• SOURCE MATERIAL:
------------------------------------
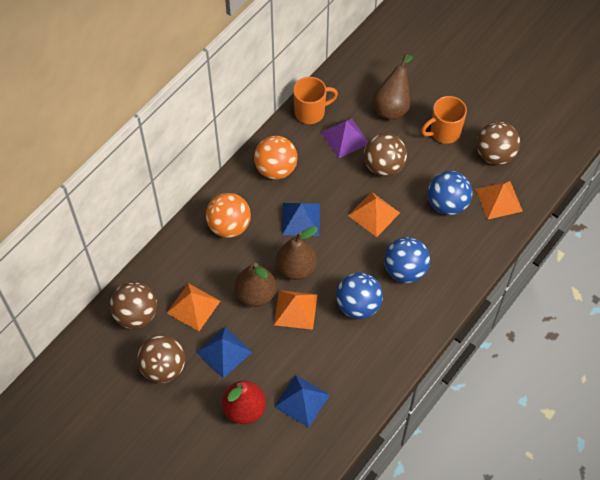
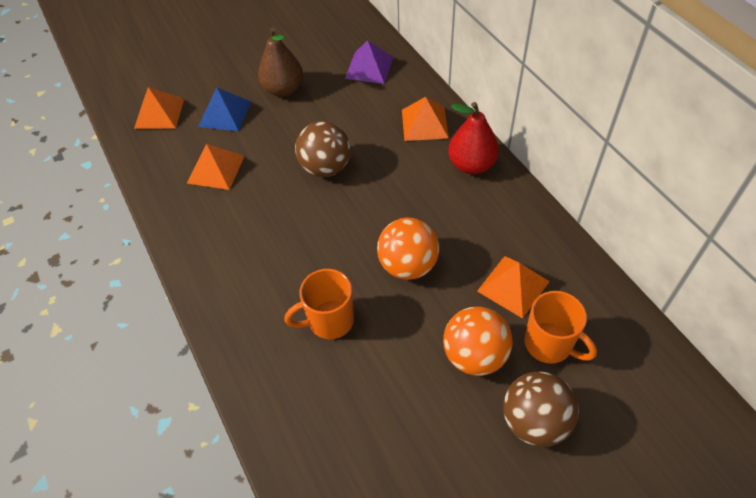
blue ball: 3 -> 0
blue pyramid: 3 -> 1
brown ball: 4 -> 2
brown pear: 3 -> 1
------------------------------------
Set down the data exactly as it appears, without any images.

• WRITTEN RESPONSE:
blue ball: 3 -> 0
blue pyramid: 3 -> 1
brown ball: 4 -> 2
brown pear: 3 -> 1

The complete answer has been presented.